▸ **About this exercise**:
Both the line with "building: none -> [192,214,286,365]" and the line with "building: none -> [78,253,148,302]" in the records below must appear in the output, along with every line between them, exactly and with nothing added.
[[ Records for this task open ]]
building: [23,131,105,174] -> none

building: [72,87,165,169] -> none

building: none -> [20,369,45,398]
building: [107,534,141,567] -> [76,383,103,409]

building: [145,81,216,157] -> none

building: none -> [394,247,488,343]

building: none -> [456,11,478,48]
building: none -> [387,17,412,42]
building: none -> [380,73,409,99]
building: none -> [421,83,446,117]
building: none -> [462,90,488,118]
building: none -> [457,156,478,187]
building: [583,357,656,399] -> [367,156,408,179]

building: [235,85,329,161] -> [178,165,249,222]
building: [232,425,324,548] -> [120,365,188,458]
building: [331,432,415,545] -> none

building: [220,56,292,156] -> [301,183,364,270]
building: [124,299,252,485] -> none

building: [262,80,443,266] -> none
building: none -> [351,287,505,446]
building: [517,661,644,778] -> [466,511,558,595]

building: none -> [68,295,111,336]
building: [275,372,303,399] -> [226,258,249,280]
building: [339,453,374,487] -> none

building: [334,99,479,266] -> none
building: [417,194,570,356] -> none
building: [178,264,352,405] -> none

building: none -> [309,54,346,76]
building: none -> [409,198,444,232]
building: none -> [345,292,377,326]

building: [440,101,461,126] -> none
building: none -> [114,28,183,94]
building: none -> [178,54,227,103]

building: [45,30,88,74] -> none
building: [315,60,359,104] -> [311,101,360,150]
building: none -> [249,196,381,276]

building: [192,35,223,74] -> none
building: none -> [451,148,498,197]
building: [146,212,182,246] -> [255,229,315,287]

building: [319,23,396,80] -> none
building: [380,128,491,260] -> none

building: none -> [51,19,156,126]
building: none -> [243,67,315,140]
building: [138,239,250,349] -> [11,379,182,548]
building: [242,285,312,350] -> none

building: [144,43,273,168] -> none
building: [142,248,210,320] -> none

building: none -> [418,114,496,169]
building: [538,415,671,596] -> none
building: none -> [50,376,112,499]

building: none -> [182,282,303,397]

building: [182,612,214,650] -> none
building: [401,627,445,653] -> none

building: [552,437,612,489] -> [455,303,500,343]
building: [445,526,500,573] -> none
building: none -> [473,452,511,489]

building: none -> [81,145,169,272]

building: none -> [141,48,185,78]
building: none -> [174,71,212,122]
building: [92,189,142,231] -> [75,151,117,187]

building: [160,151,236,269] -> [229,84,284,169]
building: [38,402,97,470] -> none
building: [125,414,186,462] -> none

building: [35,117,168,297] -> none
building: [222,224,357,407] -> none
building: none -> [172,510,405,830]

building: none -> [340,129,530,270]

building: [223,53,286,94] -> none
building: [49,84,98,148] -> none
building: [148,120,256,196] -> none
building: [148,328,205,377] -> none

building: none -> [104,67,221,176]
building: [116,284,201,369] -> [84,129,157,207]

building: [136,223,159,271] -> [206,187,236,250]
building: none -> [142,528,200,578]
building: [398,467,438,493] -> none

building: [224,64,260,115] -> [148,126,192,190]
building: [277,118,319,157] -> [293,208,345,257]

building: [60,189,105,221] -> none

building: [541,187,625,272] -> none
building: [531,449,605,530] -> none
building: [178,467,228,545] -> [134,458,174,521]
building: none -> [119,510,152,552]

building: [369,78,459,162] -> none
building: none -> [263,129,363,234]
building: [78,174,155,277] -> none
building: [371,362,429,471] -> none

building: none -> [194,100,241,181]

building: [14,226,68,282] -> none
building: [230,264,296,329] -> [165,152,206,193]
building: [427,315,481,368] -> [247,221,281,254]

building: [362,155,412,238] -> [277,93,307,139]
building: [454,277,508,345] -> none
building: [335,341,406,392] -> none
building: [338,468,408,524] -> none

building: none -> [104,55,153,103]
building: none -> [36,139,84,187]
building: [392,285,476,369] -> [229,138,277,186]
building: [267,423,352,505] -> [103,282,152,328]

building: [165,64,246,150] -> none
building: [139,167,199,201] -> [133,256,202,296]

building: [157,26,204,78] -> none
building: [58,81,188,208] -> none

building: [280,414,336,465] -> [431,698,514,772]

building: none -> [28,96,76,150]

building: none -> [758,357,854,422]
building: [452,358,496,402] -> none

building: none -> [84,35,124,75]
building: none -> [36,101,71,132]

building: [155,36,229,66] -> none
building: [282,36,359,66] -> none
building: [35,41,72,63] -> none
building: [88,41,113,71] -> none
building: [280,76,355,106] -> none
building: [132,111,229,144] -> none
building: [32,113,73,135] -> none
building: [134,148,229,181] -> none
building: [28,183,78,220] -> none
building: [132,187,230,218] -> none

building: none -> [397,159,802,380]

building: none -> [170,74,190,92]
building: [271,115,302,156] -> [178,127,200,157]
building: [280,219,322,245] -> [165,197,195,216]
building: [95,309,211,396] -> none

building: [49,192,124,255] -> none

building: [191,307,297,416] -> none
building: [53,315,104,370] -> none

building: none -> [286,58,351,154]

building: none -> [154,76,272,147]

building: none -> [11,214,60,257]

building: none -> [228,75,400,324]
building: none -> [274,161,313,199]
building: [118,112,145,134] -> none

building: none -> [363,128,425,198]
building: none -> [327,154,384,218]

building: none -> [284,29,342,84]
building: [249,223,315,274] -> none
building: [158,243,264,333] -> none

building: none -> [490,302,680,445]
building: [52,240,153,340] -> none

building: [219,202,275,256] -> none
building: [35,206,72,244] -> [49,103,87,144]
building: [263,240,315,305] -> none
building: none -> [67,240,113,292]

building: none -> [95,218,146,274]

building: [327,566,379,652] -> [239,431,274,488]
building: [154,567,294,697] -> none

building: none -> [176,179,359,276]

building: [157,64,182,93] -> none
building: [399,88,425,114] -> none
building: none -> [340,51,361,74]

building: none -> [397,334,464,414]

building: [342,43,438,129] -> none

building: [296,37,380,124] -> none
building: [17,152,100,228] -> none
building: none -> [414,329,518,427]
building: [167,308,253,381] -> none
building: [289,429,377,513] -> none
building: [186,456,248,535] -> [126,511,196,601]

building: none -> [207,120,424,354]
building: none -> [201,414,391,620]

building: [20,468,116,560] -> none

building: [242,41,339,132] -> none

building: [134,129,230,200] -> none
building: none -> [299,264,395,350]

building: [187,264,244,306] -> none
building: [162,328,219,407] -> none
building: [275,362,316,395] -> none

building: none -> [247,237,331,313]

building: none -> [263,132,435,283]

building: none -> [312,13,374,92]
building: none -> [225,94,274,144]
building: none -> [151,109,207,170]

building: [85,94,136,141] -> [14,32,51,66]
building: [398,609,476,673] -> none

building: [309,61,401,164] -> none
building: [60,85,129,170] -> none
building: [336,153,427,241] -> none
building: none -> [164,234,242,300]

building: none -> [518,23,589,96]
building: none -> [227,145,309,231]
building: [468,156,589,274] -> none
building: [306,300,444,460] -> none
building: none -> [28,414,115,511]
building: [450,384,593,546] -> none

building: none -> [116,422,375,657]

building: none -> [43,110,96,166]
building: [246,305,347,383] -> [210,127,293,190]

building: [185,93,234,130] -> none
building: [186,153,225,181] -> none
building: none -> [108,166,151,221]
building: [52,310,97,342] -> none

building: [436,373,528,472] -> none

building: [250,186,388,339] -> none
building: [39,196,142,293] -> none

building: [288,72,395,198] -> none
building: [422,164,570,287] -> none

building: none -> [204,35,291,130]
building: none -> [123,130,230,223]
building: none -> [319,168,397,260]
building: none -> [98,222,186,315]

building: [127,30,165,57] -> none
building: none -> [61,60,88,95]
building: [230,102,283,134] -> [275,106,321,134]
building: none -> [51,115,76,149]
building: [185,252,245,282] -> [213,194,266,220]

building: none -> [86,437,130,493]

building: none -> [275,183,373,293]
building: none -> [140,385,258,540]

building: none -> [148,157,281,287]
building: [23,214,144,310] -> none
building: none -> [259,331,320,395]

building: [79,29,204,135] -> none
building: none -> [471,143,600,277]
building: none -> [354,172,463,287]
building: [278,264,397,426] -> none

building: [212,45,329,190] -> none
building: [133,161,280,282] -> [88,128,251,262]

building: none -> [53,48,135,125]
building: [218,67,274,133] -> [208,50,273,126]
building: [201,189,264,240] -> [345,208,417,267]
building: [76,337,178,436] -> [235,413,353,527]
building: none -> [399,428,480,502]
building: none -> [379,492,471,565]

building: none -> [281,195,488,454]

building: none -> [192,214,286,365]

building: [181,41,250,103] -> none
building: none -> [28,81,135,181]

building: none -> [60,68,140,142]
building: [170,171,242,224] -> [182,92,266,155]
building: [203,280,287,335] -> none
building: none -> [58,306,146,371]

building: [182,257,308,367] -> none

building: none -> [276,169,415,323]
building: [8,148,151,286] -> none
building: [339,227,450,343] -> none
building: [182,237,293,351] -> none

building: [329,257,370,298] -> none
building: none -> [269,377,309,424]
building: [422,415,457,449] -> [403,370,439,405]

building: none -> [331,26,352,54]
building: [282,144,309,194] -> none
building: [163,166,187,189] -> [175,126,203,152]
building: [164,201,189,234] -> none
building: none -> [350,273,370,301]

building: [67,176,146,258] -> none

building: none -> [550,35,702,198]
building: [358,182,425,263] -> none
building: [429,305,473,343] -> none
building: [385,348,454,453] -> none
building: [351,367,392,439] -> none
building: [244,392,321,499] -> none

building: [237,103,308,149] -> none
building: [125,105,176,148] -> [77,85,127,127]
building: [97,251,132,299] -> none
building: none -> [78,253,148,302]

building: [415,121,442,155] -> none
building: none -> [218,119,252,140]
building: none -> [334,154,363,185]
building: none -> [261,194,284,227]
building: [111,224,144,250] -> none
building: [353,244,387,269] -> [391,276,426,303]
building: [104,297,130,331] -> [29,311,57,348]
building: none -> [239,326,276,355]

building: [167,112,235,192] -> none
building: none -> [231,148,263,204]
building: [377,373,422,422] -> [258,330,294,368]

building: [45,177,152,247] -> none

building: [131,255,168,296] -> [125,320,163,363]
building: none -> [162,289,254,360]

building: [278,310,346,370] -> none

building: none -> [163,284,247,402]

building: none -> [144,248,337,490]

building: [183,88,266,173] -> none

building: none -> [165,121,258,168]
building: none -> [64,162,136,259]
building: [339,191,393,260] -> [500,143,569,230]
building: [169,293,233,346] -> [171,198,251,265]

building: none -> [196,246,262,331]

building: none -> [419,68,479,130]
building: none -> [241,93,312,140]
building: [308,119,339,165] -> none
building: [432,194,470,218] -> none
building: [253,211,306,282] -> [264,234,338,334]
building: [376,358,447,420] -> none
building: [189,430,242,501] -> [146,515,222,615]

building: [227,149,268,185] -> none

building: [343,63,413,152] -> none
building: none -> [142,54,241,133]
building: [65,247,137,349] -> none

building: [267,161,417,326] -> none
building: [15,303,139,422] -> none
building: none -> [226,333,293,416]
[[ Records for this task closed ]]
▸ **Expected answer**:
building: none -> [192,214,286,365]

building: [181,41,250,103] -> none
building: none -> [28,81,135,181]

building: none -> [60,68,140,142]
building: [170,171,242,224] -> [182,92,266,155]
building: [203,280,287,335] -> none
building: none -> [58,306,146,371]

building: [182,257,308,367] -> none

building: none -> [276,169,415,323]
building: [8,148,151,286] -> none
building: [339,227,450,343] -> none
building: [182,237,293,351] -> none

building: [329,257,370,298] -> none
building: none -> [269,377,309,424]
building: [422,415,457,449] -> [403,370,439,405]

building: none -> [331,26,352,54]
building: [282,144,309,194] -> none
building: [163,166,187,189] -> [175,126,203,152]
building: [164,201,189,234] -> none
building: none -> [350,273,370,301]

building: [67,176,146,258] -> none

building: none -> [550,35,702,198]
building: [358,182,425,263] -> none
building: [429,305,473,343] -> none
building: [385,348,454,453] -> none
building: [351,367,392,439] -> none
building: [244,392,321,499] -> none

building: [237,103,308,149] -> none
building: [125,105,176,148] -> [77,85,127,127]
building: [97,251,132,299] -> none
building: none -> [78,253,148,302]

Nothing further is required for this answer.